→ **Your objective**:
Print the lines that run from the line with "D6: diode 1N4004" to the line with "R4: 10k (VCC, n1) -> 20k (VCC, n1)", keeping both end lines, exactly as they appear in the entries below, and nothing else.
Start of Material for the task
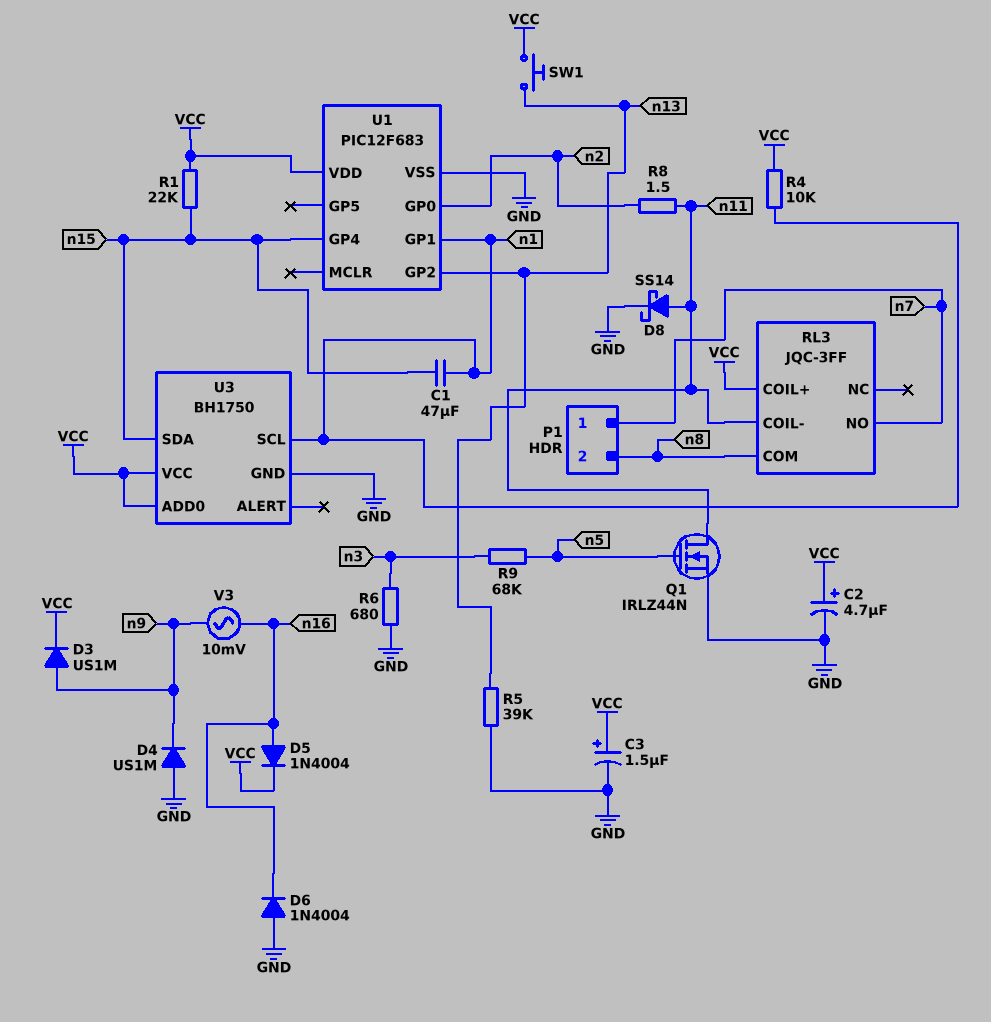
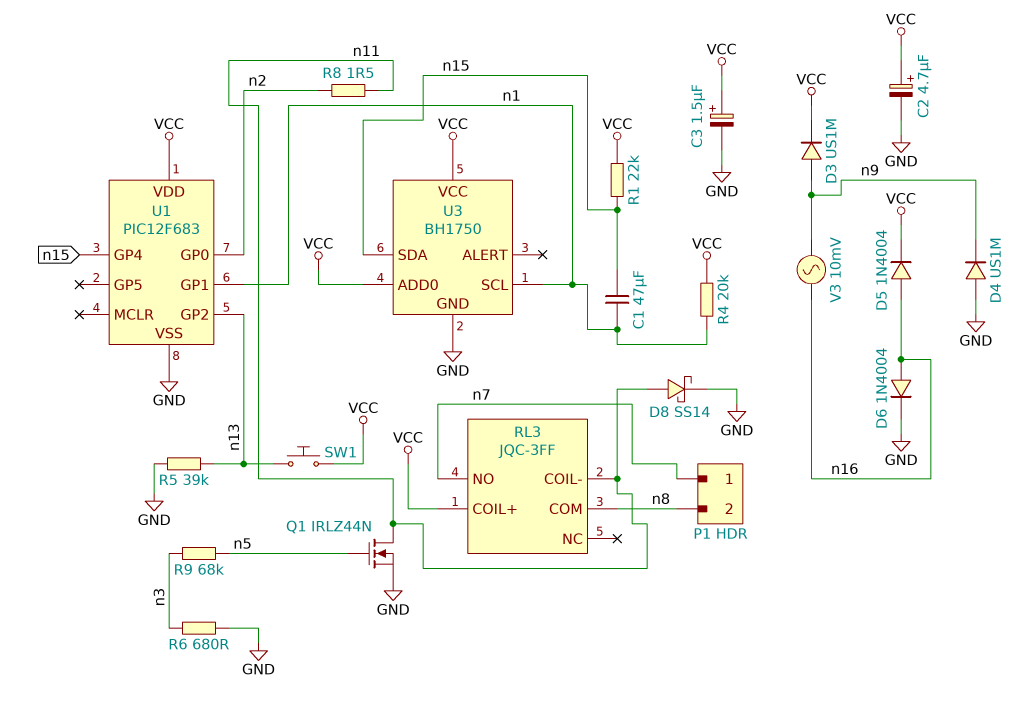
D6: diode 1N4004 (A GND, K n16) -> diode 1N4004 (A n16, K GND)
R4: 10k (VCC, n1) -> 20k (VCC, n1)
End of Material for the task
Start of Material for the task
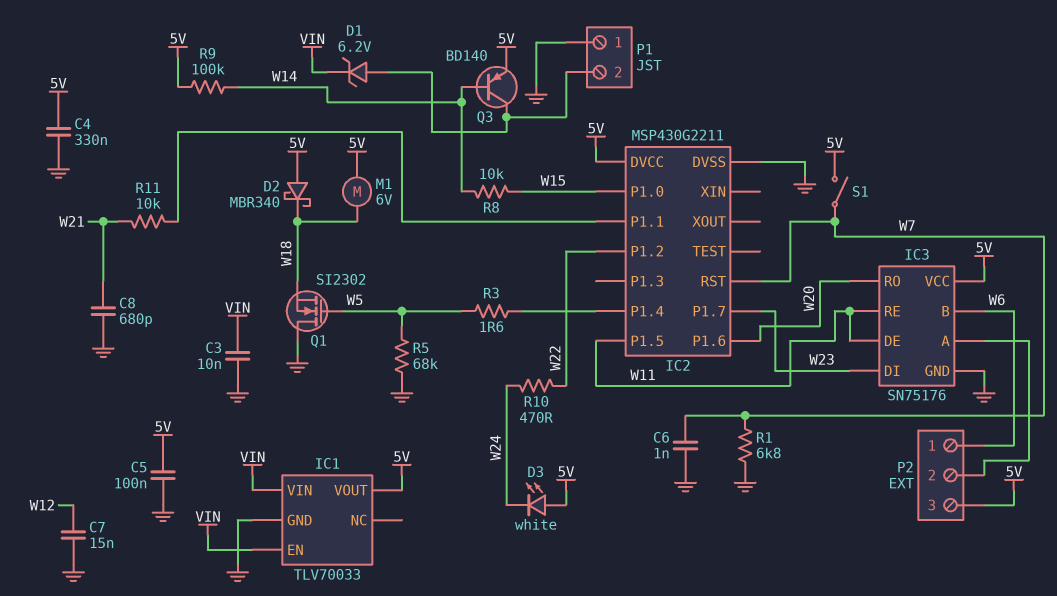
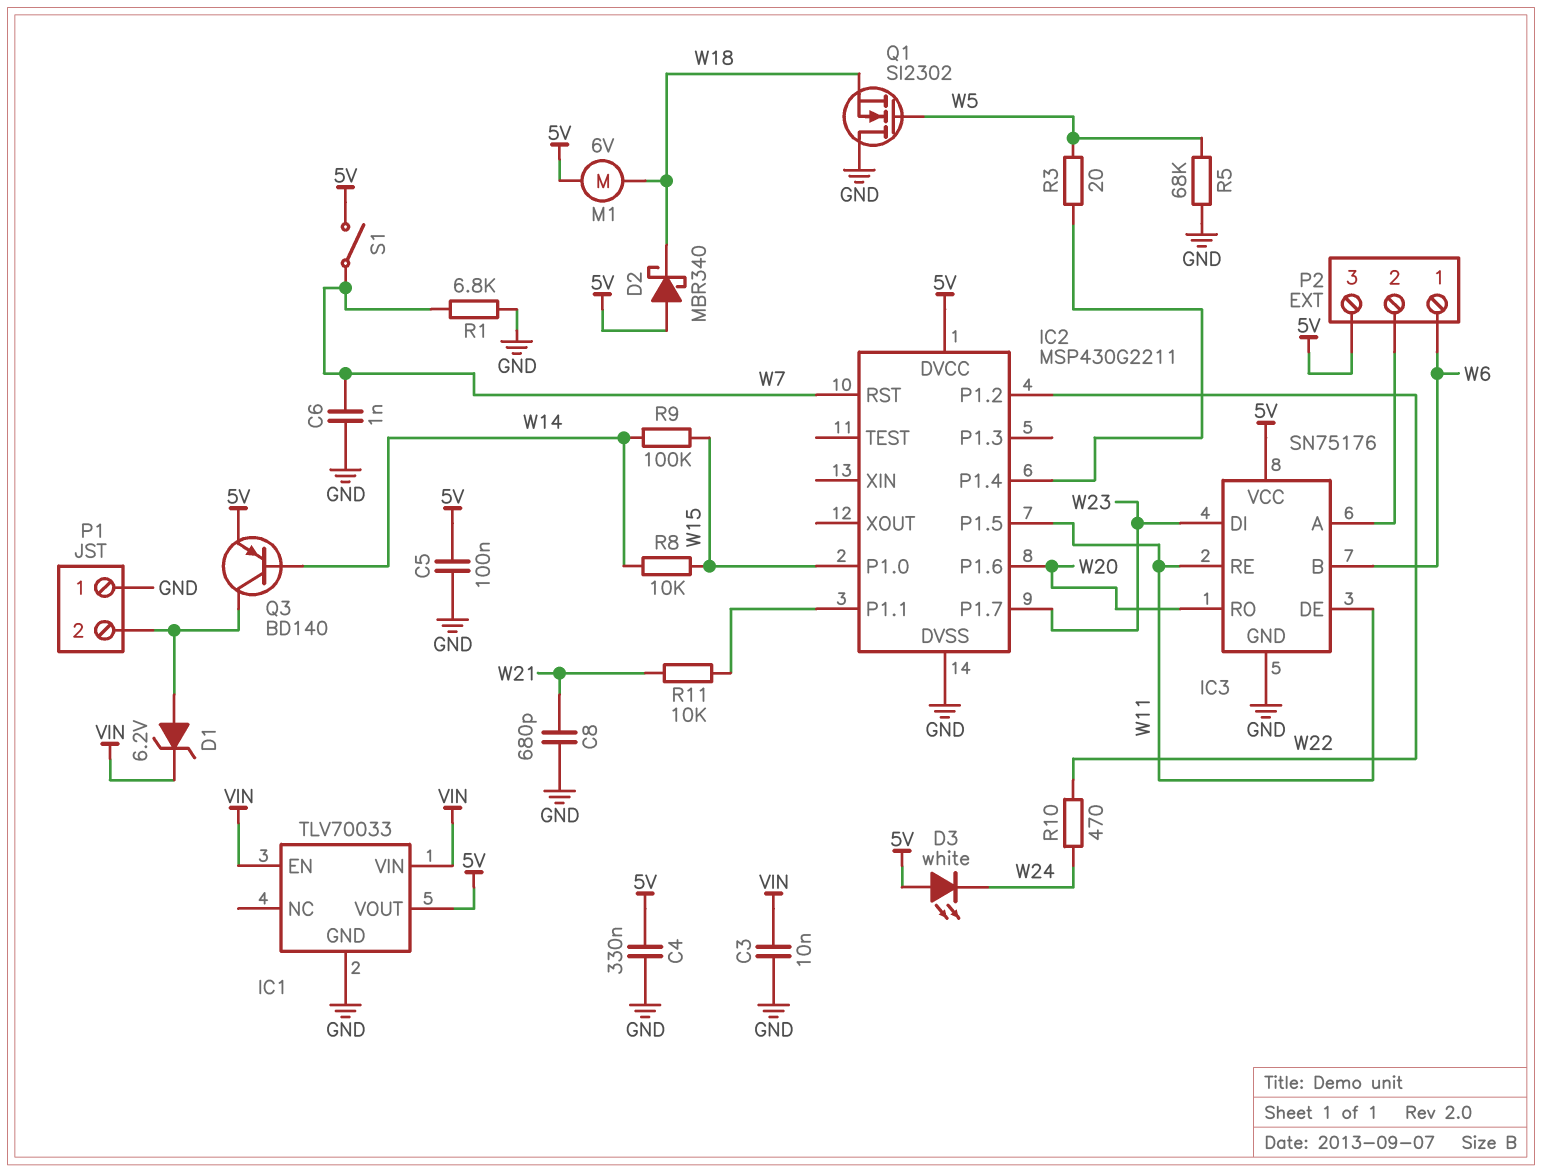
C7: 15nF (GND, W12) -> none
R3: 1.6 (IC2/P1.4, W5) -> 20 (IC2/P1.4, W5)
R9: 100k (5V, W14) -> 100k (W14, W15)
End of Material for the task
Start of Material for the task
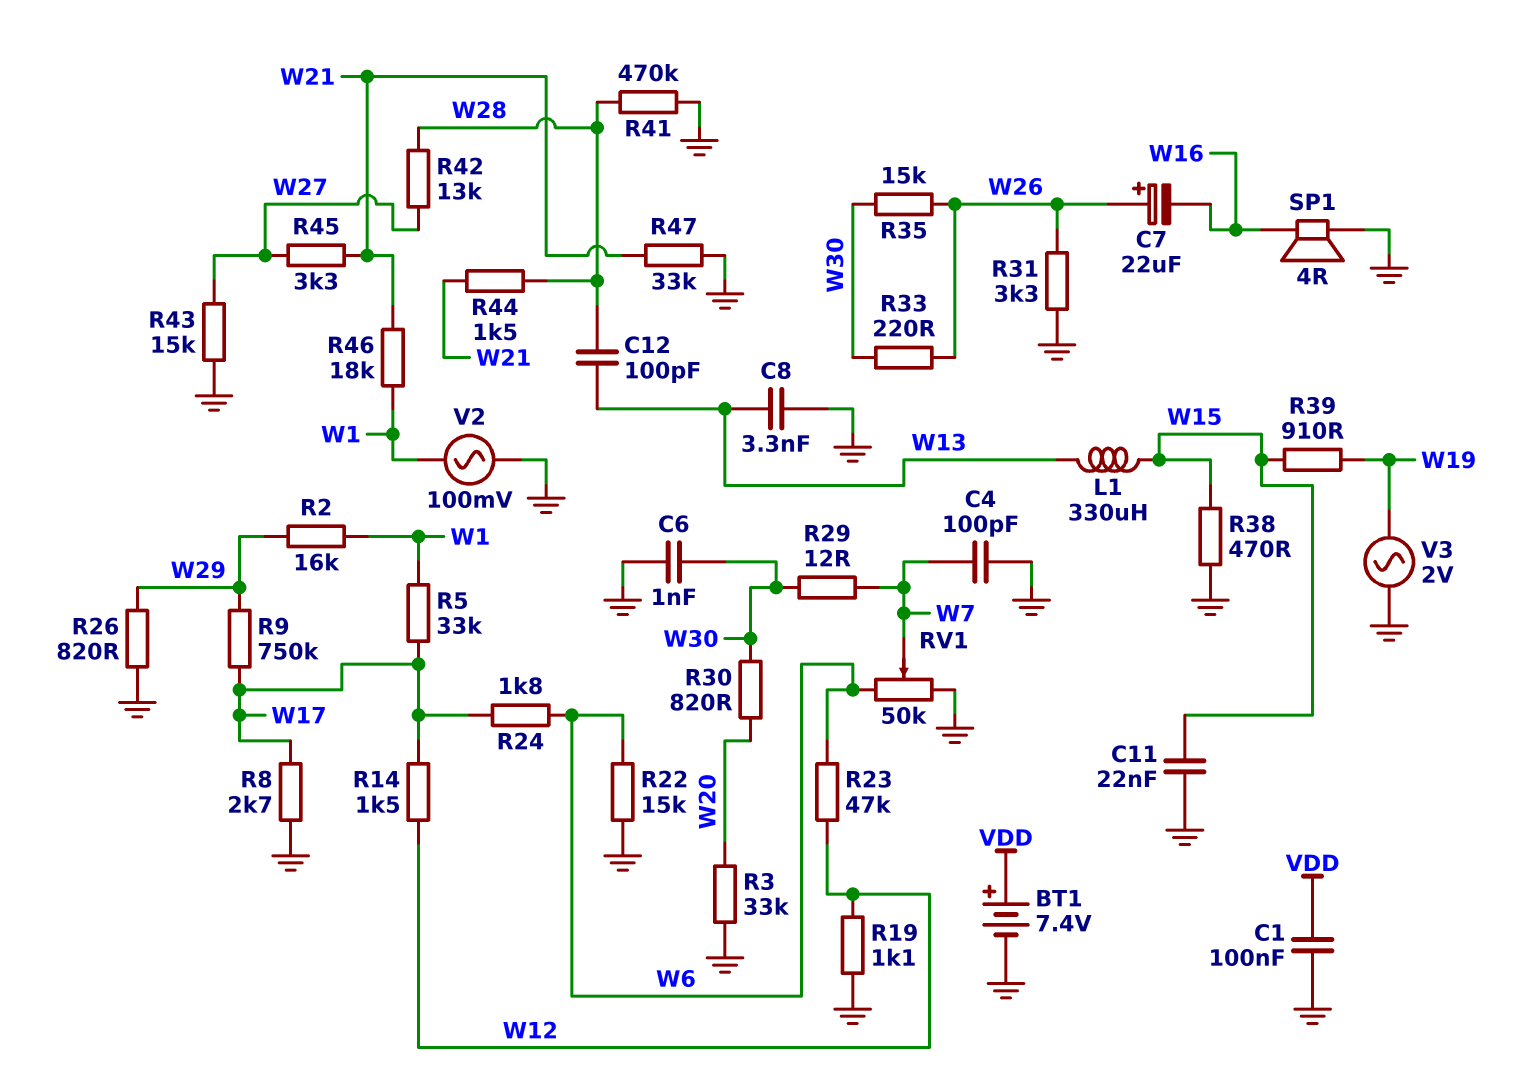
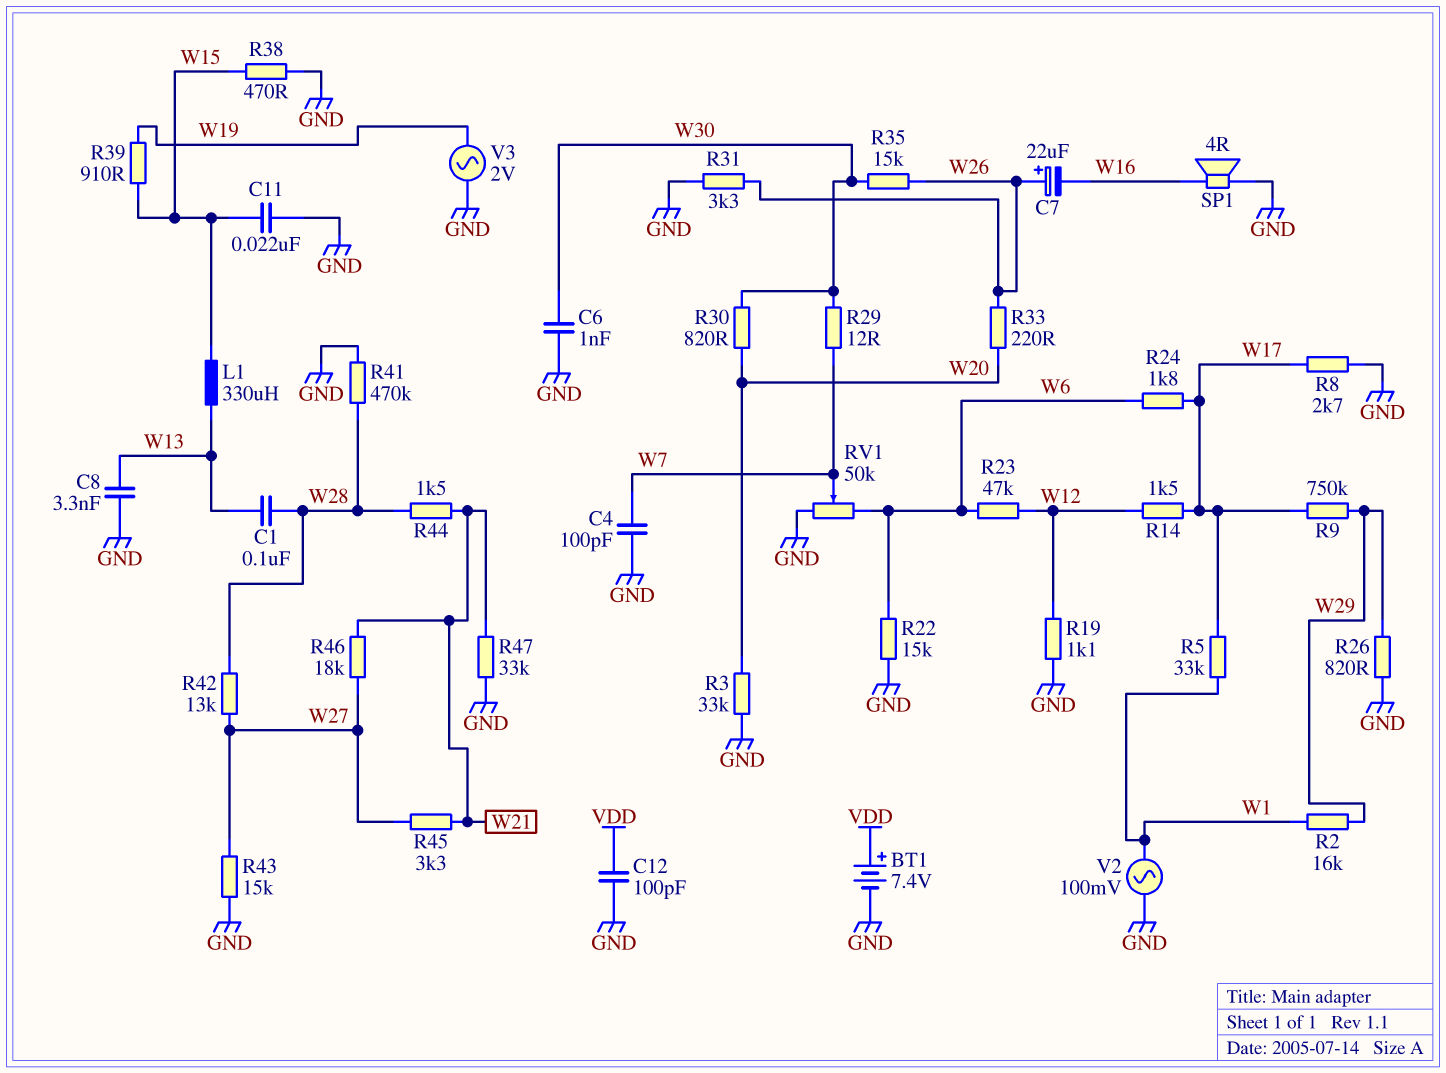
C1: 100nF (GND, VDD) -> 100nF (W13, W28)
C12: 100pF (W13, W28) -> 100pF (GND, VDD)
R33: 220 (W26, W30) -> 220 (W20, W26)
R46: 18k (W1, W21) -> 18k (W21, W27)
End of Material for the task
→ **Answer below**:
D6: diode 1N4004 (A GND, K n16) -> diode 1N4004 (A n16, K GND)
R4: 10k (VCC, n1) -> 20k (VCC, n1)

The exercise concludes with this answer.